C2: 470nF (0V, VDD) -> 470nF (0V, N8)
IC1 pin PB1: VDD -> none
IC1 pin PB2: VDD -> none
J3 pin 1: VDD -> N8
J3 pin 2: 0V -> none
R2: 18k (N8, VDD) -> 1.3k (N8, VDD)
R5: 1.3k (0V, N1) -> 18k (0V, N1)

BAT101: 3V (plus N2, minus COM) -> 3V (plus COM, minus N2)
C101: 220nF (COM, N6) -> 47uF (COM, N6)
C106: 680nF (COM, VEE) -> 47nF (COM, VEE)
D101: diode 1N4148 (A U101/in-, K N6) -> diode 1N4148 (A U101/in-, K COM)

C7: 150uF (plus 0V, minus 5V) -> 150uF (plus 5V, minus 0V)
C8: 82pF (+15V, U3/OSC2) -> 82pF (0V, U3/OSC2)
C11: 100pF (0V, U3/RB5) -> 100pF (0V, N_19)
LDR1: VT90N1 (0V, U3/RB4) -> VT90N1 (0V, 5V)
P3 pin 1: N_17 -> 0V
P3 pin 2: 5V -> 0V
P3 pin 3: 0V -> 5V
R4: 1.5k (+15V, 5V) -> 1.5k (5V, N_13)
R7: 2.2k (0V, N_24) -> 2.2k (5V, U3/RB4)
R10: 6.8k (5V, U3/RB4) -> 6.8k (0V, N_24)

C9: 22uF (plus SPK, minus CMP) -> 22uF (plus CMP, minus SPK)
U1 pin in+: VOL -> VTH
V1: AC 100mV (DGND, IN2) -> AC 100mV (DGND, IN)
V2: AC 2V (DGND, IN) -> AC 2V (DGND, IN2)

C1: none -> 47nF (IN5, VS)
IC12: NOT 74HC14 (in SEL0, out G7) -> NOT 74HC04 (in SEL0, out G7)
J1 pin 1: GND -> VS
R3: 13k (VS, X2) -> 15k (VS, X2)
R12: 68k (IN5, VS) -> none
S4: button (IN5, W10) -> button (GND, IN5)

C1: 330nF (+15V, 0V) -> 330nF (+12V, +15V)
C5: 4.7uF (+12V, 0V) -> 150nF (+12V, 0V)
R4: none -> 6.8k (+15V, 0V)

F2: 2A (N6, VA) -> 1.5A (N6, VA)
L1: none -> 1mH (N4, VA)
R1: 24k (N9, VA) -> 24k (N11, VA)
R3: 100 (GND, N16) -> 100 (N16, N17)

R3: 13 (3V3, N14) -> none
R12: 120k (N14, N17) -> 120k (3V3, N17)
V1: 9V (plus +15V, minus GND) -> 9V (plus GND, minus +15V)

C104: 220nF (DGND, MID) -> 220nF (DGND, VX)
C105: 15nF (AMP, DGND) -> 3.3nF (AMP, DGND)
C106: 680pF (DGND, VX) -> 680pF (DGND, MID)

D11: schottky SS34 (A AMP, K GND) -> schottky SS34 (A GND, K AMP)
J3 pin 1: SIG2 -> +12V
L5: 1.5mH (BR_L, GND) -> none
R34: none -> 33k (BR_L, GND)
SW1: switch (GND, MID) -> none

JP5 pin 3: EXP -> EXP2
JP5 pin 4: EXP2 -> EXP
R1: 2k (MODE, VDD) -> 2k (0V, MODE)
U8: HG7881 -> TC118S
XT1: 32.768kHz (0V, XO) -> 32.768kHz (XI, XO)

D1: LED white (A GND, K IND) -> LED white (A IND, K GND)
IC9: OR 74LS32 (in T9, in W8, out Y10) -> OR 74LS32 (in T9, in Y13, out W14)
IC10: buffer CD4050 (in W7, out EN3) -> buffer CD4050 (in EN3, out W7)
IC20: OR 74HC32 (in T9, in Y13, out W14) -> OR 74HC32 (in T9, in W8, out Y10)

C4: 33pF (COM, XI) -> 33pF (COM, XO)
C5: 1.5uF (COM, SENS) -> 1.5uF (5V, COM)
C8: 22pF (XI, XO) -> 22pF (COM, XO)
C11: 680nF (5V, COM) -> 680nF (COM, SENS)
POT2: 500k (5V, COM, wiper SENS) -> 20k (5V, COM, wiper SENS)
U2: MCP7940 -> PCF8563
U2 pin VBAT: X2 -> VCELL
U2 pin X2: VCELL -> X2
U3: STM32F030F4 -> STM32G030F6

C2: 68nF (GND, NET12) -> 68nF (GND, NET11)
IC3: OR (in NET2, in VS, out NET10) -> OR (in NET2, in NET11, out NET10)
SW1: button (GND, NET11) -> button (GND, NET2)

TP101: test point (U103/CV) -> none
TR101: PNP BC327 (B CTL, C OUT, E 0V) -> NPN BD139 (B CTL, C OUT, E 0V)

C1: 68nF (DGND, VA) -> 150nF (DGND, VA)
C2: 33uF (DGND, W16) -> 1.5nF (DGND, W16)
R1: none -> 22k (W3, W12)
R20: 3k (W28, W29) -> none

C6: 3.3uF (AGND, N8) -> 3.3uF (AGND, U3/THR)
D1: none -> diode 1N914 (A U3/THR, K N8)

○ ○ ○

**EXERCISE AIM:**
Retype the listing exactly.

**OUTPUT FOR THIS TASK:**
C2: 470nF (0V, VDD) -> 470nF (0V, N8)
IC1 pin PB1: VDD -> none
IC1 pin PB2: VDD -> none
J3 pin 1: VDD -> N8
J3 pin 2: 0V -> none
R2: 18k (N8, VDD) -> 1.3k (N8, VDD)
R5: 1.3k (0V, N1) -> 18k (0V, N1)

BAT101: 3V (plus N2, minus COM) -> 3V (plus COM, minus N2)
C101: 220nF (COM, N6) -> 47uF (COM, N6)
C106: 680nF (COM, VEE) -> 47nF (COM, VEE)
D101: diode 1N4148 (A U101/in-, K N6) -> diode 1N4148 (A U101/in-, K COM)

C7: 150uF (plus 0V, minus 5V) -> 150uF (plus 5V, minus 0V)
C8: 82pF (+15V, U3/OSC2) -> 82pF (0V, U3/OSC2)
C11: 100pF (0V, U3/RB5) -> 100pF (0V, N_19)
LDR1: VT90N1 (0V, U3/RB4) -> VT90N1 (0V, 5V)
P3 pin 1: N_17 -> 0V
P3 pin 2: 5V -> 0V
P3 pin 3: 0V -> 5V
R4: 1.5k (+15V, 5V) -> 1.5k (5V, N_13)
R7: 2.2k (0V, N_24) -> 2.2k (5V, U3/RB4)
R10: 6.8k (5V, U3/RB4) -> 6.8k (0V, N_24)

C9: 22uF (plus SPK, minus CMP) -> 22uF (plus CMP, minus SPK)
U1 pin in+: VOL -> VTH
V1: AC 100mV (DGND, IN2) -> AC 100mV (DGND, IN)
V2: AC 2V (DGND, IN) -> AC 2V (DGND, IN2)

C1: none -> 47nF (IN5, VS)
IC12: NOT 74HC14 (in SEL0, out G7) -> NOT 74HC04 (in SEL0, out G7)
J1 pin 1: GND -> VS
R3: 13k (VS, X2) -> 15k (VS, X2)
R12: 68k (IN5, VS) -> none
S4: button (IN5, W10) -> button (GND, IN5)

C1: 330nF (+15V, 0V) -> 330nF (+12V, +15V)
C5: 4.7uF (+12V, 0V) -> 150nF (+12V, 0V)
R4: none -> 6.8k (+15V, 0V)

F2: 2A (N6, VA) -> 1.5A (N6, VA)
L1: none -> 1mH (N4, VA)
R1: 24k (N9, VA) -> 24k (N11, VA)
R3: 100 (GND, N16) -> 100 (N16, N17)

R3: 13 (3V3, N14) -> none
R12: 120k (N14, N17) -> 120k (3V3, N17)
V1: 9V (plus +15V, minus GND) -> 9V (plus GND, minus +15V)

C104: 220nF (DGND, MID) -> 220nF (DGND, VX)
C105: 15nF (AMP, DGND) -> 3.3nF (AMP, DGND)
C106: 680pF (DGND, VX) -> 680pF (DGND, MID)

D11: schottky SS34 (A AMP, K GND) -> schottky SS34 (A GND, K AMP)
J3 pin 1: SIG2 -> +12V
L5: 1.5mH (BR_L, GND) -> none
R34: none -> 33k (BR_L, GND)
SW1: switch (GND, MID) -> none

JP5 pin 3: EXP -> EXP2
JP5 pin 4: EXP2 -> EXP
R1: 2k (MODE, VDD) -> 2k (0V, MODE)
U8: HG7881 -> TC118S
XT1: 32.768kHz (0V, XO) -> 32.768kHz (XI, XO)

D1: LED white (A GND, K IND) -> LED white (A IND, K GND)
IC9: OR 74LS32 (in T9, in W8, out Y10) -> OR 74LS32 (in T9, in Y13, out W14)
IC10: buffer CD4050 (in W7, out EN3) -> buffer CD4050 (in EN3, out W7)
IC20: OR 74HC32 (in T9, in Y13, out W14) -> OR 74HC32 (in T9, in W8, out Y10)

C4: 33pF (COM, XI) -> 33pF (COM, XO)
C5: 1.5uF (COM, SENS) -> 1.5uF (5V, COM)
C8: 22pF (XI, XO) -> 22pF (COM, XO)
C11: 680nF (5V, COM) -> 680nF (COM, SENS)
POT2: 500k (5V, COM, wiper SENS) -> 20k (5V, COM, wiper SENS)
U2: MCP7940 -> PCF8563
U2 pin VBAT: X2 -> VCELL
U2 pin X2: VCELL -> X2
U3: STM32F030F4 -> STM32G030F6

C2: 68nF (GND, NET12) -> 68nF (GND, NET11)
IC3: OR (in NET2, in VS, out NET10) -> OR (in NET2, in NET11, out NET10)
SW1: button (GND, NET11) -> button (GND, NET2)

TP101: test point (U103/CV) -> none
TR101: PNP BC327 (B CTL, C OUT, E 0V) -> NPN BD139 (B CTL, C OUT, E 0V)

C1: 68nF (DGND, VA) -> 150nF (DGND, VA)
C2: 33uF (DGND, W16) -> 1.5nF (DGND, W16)
R1: none -> 22k (W3, W12)
R20: 3k (W28, W29) -> none

C6: 3.3uF (AGND, N8) -> 3.3uF (AGND, U3/THR)
D1: none -> diode 1N914 (A U3/THR, K N8)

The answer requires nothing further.